Short problem: Return the data below line for line without any change, beginning at the line that contains "Question: Considering the" and stopping after the line that contains "(E) green matte".

Dataset:
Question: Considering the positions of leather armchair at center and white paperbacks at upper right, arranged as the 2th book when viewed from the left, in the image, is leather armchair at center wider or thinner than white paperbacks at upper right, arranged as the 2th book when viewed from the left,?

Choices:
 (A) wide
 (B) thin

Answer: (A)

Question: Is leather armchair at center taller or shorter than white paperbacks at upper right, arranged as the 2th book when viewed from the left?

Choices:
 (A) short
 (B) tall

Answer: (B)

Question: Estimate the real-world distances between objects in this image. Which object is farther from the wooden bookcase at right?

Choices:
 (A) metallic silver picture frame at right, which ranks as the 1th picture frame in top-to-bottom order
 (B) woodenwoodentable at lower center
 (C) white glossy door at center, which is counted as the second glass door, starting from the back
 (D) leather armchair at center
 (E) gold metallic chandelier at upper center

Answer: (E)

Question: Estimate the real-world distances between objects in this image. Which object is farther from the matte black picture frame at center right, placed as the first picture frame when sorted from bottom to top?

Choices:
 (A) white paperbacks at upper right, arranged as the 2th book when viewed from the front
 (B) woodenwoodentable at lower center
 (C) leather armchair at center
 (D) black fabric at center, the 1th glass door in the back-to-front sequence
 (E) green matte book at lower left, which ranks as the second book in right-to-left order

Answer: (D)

* * *

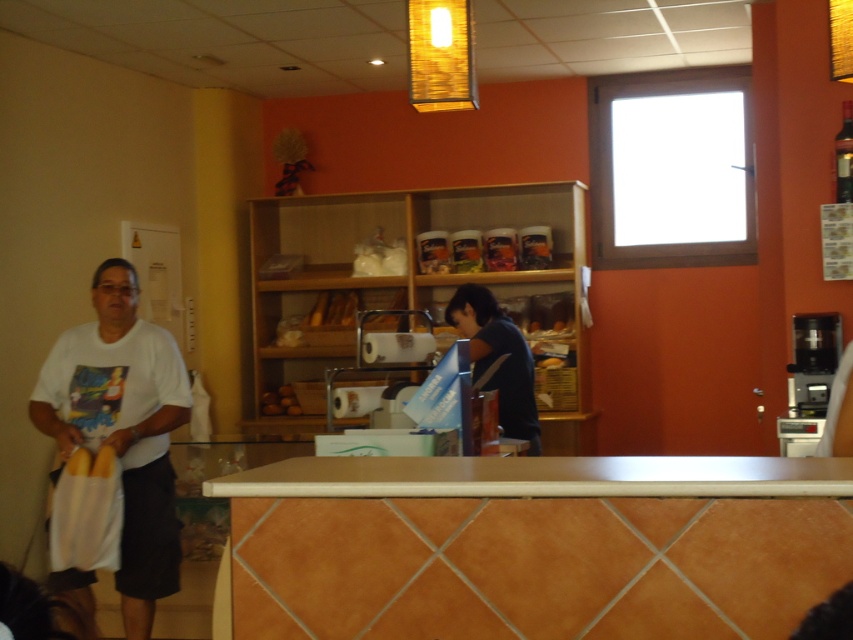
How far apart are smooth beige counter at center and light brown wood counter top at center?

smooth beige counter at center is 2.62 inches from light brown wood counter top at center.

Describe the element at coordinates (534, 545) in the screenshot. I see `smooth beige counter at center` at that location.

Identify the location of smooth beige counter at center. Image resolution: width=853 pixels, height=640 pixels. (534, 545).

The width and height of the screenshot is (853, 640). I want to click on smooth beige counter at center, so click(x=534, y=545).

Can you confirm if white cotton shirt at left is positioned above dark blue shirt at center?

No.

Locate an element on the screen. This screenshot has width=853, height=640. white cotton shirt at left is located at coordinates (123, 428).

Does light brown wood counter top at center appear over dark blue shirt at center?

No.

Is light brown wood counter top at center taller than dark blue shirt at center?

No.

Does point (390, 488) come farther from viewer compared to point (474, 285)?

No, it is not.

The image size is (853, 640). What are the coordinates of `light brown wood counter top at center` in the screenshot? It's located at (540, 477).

The output:
Question: Considering the positions of leather armchair at center and white paperbacks at upper right, arranged as the 2th book when viewed from the left, in the image, is leather armchair at center wider or thinner than white paperbacks at upper right, arranged as the 2th book when viewed from the left,?

Choices:
 (A) wide
 (B) thin

Answer: (A)

Question: Is leather armchair at center taller or shorter than white paperbacks at upper right, arranged as the 2th book when viewed from the left?

Choices:
 (A) short
 (B) tall

Answer: (B)

Question: Estimate the real-world distances between objects in this image. Which object is farther from the wooden bookcase at right?

Choices:
 (A) metallic silver picture frame at right, which ranks as the 1th picture frame in top-to-bottom order
 (B) woodenwoodentable at lower center
 (C) white glossy door at center, which is counted as the second glass door, starting from the back
 (D) leather armchair at center
 (E) gold metallic chandelier at upper center

Answer: (E)

Question: Estimate the real-world distances between objects in this image. Which object is farther from the matte black picture frame at center right, placed as the first picture frame when sorted from bottom to top?

Choices:
 (A) white paperbacks at upper right, arranged as the 2th book when viewed from the front
 (B) woodenwoodentable at lower center
 (C) leather armchair at center
 (D) black fabric at center, the 1th glass door in the back-to-front sequence
 (E) green matte book at lower left, which ranks as the second book in right-to-left order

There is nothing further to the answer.